-- Start of RECORDS PROVIDED --
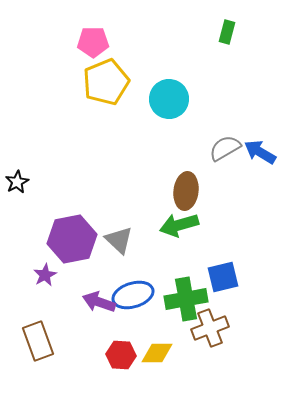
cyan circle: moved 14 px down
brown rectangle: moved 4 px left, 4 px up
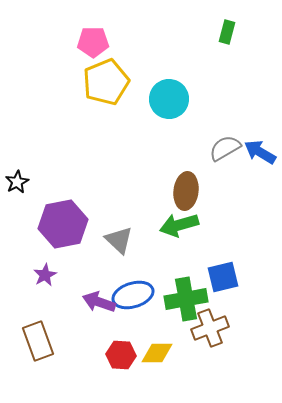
purple hexagon: moved 9 px left, 15 px up
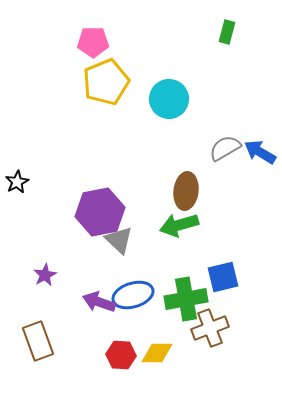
purple hexagon: moved 37 px right, 12 px up
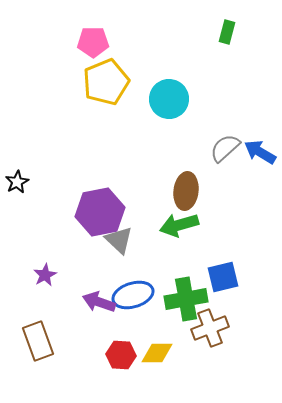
gray semicircle: rotated 12 degrees counterclockwise
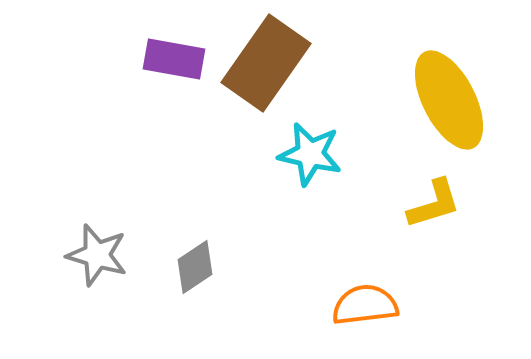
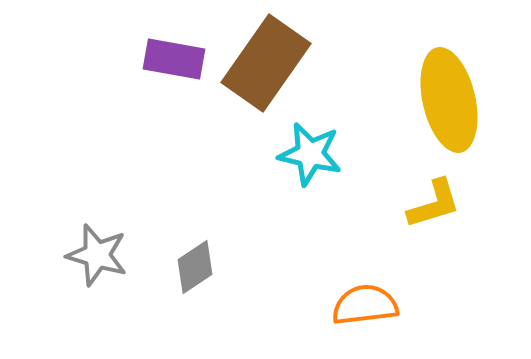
yellow ellipse: rotated 14 degrees clockwise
-- End of RECORDS PROVIDED --
Copy the lines in these records verbatim, omitting the pictures.

cyan circle: moved 14 px down
brown rectangle: moved 4 px left, 4 px up
purple hexagon: moved 9 px left, 15 px up
purple hexagon: moved 37 px right, 12 px up
gray semicircle: rotated 12 degrees counterclockwise
yellow ellipse: rotated 14 degrees clockwise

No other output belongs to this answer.